[WORK TASK]
When a line below holds the string "brown", show that line.

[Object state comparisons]
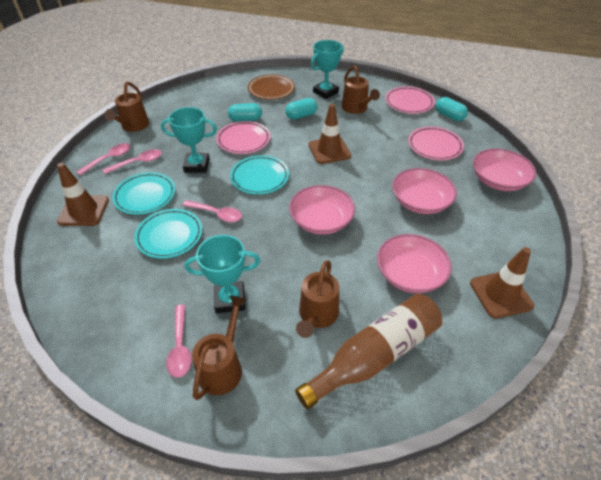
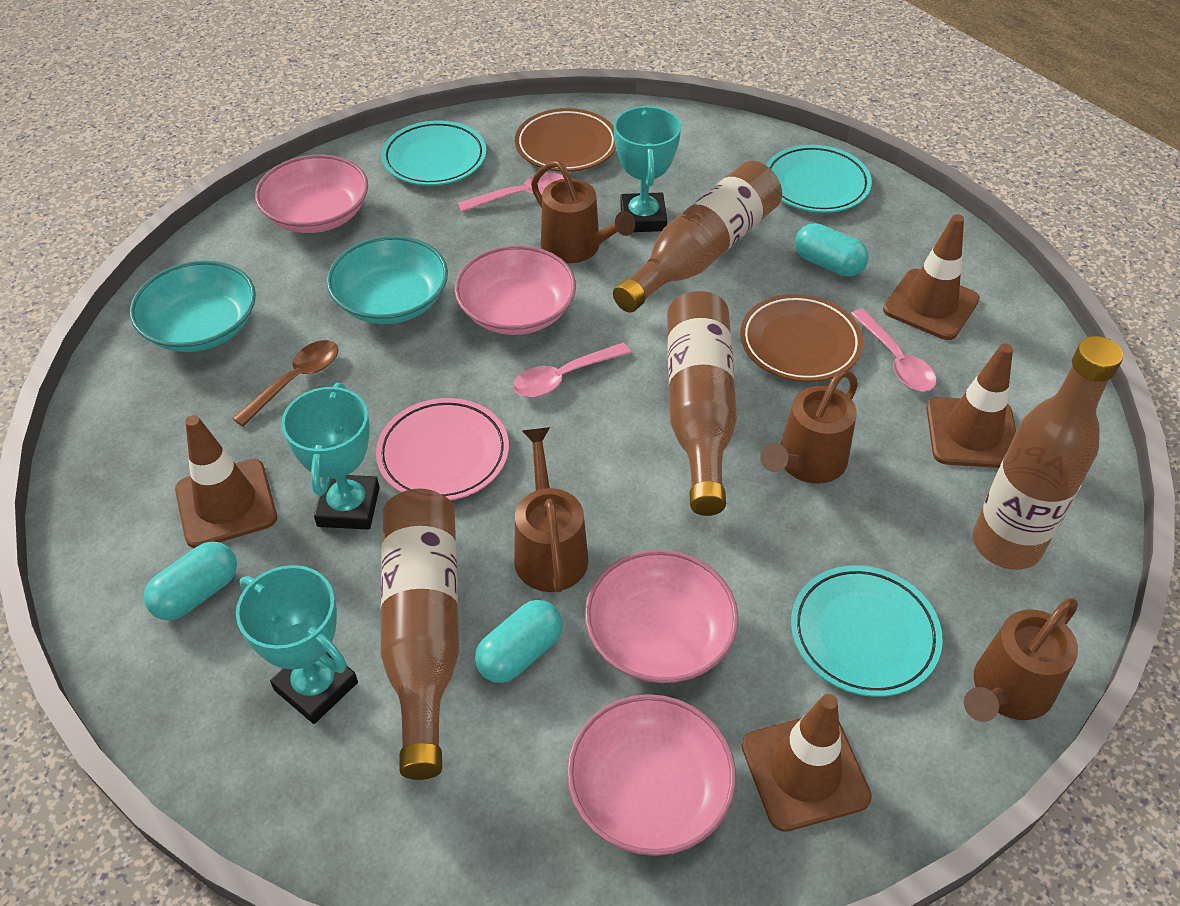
brown bottle: 1 -> 4
brown plate: 1 -> 2
brown spoon: 0 -> 1
brown traffic cone: 3 -> 4
pink plate: 3 -> 1
pink spoon: 4 -> 3
turquoise bowl: 0 -> 2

[TASK RESULT]
brown bottle: 1 -> 4
brown plate: 1 -> 2
brown spoon: 0 -> 1
brown traffic cone: 3 -> 4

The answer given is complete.